Work task
If a line of the records contains the word "Inbox", list it.

Exercise data
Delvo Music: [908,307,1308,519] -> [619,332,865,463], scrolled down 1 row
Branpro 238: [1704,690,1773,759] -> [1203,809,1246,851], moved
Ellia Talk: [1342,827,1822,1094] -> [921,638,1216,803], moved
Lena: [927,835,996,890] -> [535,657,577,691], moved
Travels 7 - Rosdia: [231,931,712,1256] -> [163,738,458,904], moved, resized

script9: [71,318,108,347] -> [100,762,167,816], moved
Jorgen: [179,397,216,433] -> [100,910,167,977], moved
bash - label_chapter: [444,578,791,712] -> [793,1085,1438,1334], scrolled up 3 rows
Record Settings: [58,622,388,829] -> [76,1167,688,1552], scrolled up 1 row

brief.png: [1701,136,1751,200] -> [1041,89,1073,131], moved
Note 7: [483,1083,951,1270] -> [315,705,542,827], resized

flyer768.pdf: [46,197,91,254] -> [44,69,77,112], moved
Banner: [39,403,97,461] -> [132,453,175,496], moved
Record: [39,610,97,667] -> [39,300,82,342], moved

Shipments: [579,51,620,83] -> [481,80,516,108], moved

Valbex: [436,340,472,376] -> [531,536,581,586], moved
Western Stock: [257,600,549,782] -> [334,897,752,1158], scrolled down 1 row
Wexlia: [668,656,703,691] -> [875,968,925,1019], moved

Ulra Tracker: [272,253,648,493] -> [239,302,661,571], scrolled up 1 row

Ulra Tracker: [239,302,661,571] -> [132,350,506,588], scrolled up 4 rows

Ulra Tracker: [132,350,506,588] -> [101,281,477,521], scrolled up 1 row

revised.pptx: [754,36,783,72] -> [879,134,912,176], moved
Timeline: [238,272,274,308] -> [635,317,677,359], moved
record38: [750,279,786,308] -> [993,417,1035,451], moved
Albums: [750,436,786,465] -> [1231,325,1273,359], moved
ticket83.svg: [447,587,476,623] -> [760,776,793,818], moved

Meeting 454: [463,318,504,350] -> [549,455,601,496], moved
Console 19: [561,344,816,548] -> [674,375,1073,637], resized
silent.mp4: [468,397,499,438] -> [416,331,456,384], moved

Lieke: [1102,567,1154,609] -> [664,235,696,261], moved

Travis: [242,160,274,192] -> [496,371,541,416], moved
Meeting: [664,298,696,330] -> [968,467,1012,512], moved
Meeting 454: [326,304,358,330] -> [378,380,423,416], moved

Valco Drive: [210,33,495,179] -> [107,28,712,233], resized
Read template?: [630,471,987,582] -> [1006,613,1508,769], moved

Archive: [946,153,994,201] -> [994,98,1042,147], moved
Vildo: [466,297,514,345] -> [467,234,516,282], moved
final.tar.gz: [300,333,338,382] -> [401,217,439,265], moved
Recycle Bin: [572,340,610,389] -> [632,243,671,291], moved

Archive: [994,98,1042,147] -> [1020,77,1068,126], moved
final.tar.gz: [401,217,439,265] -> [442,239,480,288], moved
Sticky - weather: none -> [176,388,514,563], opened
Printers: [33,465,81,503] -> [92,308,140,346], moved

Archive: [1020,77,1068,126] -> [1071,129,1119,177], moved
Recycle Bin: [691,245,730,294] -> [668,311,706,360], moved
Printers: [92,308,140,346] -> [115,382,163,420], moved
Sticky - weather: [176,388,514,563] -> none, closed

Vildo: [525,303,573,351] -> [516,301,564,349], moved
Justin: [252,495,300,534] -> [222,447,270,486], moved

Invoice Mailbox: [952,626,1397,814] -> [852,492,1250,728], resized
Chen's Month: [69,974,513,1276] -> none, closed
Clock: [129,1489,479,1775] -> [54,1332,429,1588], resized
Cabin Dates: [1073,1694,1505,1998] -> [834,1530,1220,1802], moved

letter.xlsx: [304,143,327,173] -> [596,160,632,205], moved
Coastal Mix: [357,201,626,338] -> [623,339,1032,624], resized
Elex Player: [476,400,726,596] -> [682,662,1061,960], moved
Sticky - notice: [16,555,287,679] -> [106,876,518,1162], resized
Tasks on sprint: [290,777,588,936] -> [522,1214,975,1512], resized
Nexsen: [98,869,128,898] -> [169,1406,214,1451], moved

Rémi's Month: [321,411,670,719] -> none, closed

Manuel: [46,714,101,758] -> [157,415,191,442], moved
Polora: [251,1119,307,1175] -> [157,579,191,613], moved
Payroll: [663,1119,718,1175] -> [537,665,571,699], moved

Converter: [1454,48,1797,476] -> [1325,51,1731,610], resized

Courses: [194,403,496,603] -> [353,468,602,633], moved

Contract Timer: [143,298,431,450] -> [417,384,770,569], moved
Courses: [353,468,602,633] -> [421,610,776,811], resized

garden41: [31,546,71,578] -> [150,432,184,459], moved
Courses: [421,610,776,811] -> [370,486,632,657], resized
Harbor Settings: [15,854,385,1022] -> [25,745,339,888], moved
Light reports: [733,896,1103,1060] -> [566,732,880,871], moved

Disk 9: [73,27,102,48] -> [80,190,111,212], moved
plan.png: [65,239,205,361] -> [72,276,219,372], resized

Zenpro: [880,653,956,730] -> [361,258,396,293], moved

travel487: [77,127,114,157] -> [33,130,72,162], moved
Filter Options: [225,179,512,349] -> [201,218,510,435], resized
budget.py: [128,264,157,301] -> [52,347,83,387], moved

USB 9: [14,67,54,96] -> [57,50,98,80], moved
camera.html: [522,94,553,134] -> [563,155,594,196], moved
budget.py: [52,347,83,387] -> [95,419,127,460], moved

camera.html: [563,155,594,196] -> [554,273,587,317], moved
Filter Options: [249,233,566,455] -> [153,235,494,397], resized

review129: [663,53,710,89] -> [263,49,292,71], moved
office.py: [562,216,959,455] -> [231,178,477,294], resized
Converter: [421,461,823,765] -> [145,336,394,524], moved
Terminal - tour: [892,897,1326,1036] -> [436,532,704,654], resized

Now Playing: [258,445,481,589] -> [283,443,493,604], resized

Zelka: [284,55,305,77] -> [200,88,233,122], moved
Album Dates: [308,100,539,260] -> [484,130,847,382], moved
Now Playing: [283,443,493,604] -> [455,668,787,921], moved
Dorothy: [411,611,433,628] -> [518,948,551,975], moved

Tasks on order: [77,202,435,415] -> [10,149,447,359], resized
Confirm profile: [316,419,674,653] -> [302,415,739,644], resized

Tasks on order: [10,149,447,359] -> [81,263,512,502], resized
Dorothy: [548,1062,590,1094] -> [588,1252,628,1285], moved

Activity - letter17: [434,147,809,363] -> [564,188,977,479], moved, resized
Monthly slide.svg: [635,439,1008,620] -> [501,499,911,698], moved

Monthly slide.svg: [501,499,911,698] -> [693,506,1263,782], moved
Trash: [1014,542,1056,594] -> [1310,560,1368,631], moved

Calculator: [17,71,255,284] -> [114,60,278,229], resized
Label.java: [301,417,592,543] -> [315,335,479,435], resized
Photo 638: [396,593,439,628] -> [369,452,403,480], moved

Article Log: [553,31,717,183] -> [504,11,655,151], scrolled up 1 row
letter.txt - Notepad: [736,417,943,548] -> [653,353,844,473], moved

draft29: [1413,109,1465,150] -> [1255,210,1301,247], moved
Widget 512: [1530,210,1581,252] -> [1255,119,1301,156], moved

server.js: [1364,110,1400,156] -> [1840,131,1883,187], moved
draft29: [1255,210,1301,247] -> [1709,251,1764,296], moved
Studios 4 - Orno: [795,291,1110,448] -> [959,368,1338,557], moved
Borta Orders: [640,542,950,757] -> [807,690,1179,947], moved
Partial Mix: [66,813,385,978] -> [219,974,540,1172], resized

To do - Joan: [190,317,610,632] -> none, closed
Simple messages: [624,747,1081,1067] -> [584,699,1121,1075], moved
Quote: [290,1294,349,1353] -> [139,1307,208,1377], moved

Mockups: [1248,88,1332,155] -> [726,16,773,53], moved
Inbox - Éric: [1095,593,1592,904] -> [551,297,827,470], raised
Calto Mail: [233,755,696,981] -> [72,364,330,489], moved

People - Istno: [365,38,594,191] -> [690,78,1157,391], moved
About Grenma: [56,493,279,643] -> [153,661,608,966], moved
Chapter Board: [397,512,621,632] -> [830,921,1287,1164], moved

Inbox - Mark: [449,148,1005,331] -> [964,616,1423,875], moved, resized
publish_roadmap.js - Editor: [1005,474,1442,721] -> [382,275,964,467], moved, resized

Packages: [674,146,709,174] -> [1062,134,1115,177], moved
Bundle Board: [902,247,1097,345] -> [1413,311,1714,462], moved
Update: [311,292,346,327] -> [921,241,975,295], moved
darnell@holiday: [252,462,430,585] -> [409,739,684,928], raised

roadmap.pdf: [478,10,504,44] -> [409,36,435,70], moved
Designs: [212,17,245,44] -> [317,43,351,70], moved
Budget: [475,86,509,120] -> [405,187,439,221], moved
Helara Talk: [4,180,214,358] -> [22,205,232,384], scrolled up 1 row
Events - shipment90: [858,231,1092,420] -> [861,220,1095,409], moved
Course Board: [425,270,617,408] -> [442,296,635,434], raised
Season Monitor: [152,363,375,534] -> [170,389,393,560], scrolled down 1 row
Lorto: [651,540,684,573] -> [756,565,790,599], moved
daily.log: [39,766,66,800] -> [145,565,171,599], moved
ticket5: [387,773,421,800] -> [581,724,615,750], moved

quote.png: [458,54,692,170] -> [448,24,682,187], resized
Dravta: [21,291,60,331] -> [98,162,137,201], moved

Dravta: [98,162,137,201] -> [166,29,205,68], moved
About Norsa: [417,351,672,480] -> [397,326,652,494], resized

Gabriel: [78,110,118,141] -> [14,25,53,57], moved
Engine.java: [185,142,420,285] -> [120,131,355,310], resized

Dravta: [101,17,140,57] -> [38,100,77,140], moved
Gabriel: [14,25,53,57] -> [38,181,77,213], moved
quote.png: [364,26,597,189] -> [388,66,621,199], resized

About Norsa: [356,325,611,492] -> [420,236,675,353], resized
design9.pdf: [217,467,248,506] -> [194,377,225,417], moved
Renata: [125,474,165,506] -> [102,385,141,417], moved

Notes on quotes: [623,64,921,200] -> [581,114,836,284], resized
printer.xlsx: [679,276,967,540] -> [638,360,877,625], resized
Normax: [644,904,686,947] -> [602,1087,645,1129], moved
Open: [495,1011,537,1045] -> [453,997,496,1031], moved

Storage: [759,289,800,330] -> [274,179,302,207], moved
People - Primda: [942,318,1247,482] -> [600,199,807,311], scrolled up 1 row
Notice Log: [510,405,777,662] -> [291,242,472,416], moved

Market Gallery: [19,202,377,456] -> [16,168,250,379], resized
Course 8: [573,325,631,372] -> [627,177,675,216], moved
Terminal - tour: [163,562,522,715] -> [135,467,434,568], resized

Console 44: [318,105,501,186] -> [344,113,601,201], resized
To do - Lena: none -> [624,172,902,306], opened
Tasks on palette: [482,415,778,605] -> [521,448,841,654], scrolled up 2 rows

Answer section
Inbox - Éric: [1095,593,1592,904] -> [551,297,827,470], raised
Inbox - Mark: [449,148,1005,331] -> [964,616,1423,875], moved, resized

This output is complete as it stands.